-- Dataset content start --

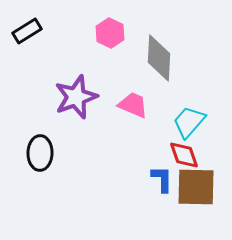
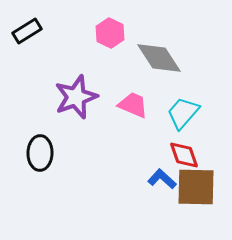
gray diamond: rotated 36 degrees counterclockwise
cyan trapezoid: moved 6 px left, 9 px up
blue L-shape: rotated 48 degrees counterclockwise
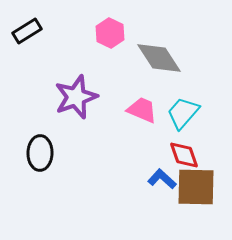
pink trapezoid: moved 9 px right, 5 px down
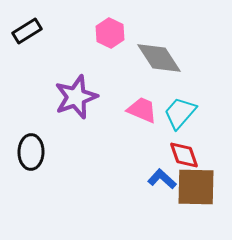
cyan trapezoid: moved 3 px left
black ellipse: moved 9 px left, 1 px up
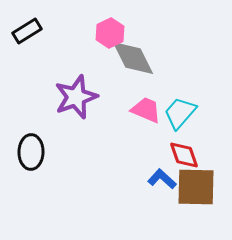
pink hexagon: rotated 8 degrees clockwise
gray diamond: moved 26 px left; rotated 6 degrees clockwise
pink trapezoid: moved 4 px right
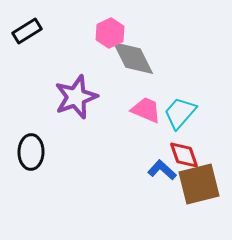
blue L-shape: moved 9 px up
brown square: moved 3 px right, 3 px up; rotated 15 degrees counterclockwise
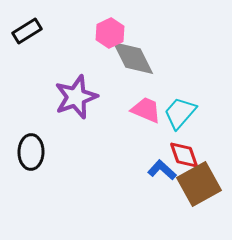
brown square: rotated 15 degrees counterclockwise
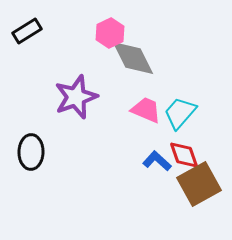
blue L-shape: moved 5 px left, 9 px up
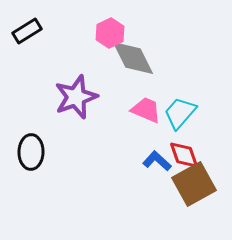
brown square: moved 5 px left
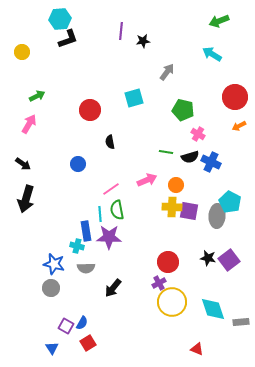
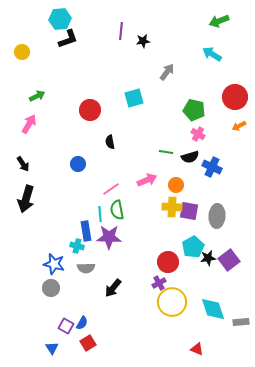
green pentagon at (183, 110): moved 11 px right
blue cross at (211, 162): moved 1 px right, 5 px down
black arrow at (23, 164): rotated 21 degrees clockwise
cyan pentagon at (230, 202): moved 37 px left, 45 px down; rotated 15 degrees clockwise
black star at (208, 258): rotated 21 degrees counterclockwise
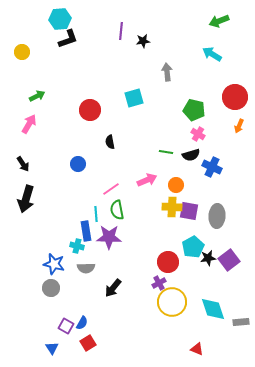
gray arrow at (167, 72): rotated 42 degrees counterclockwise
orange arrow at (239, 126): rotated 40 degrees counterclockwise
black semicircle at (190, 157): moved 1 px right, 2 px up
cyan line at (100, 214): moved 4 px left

-- Dataset content end --
-- Dataset content start --

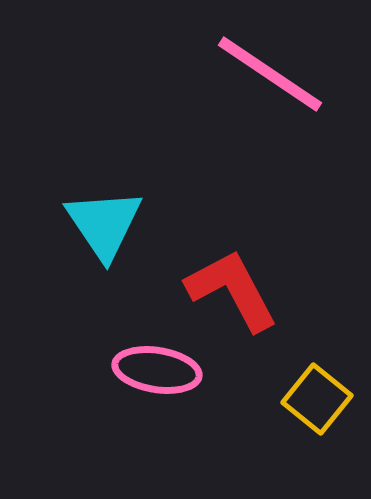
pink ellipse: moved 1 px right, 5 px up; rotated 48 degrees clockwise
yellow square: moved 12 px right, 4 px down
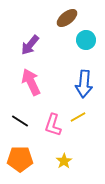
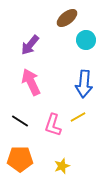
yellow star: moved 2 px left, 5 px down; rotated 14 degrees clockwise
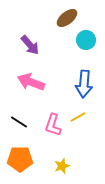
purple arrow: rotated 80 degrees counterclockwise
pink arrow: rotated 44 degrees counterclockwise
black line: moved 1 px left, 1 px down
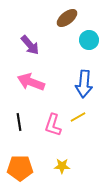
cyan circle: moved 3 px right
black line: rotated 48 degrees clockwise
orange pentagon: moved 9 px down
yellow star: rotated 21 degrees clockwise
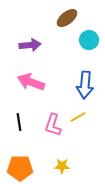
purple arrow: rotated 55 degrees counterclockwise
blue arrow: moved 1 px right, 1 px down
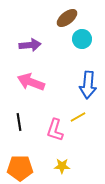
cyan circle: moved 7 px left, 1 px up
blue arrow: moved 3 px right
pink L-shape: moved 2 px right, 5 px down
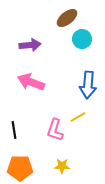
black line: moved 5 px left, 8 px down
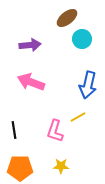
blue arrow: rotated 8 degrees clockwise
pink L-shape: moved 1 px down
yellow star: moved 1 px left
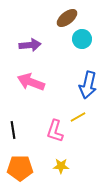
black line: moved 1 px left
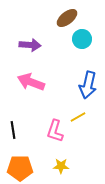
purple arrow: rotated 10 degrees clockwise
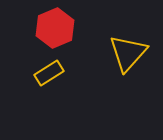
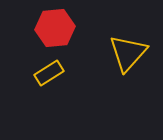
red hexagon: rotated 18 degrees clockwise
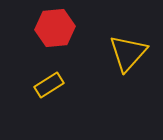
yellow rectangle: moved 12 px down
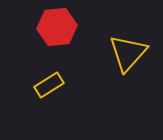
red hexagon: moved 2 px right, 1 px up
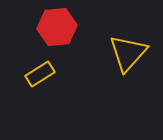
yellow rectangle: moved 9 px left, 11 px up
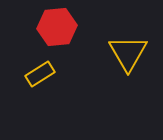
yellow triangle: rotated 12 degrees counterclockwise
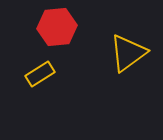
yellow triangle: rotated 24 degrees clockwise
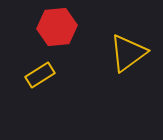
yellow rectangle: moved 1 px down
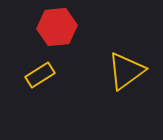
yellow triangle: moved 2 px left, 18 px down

-- Dataset content end --

Reproduce the listing verbatim from the line containing "cyan trapezoid: moved 3 px left" through the line containing "black star at", including both of those lines. Omit the pictures from your output.

◆ **Completed task**
cyan trapezoid: moved 3 px left
black ellipse: moved 9 px left, 1 px up
pink hexagon: rotated 8 degrees clockwise
gray diamond: moved 26 px left; rotated 6 degrees clockwise
pink trapezoid: moved 4 px right
blue L-shape: moved 9 px up
brown square: moved 3 px right, 3 px up; rotated 15 degrees counterclockwise
brown square: rotated 15 degrees counterclockwise
blue L-shape: moved 5 px left, 9 px up
brown square: moved 5 px left
green pentagon at (183, 110): moved 11 px right
blue cross at (211, 162): moved 1 px right, 5 px down
black arrow at (23, 164): rotated 21 degrees clockwise
cyan pentagon at (230, 202): moved 37 px left, 45 px down; rotated 15 degrees clockwise
black star at (208, 258): rotated 21 degrees counterclockwise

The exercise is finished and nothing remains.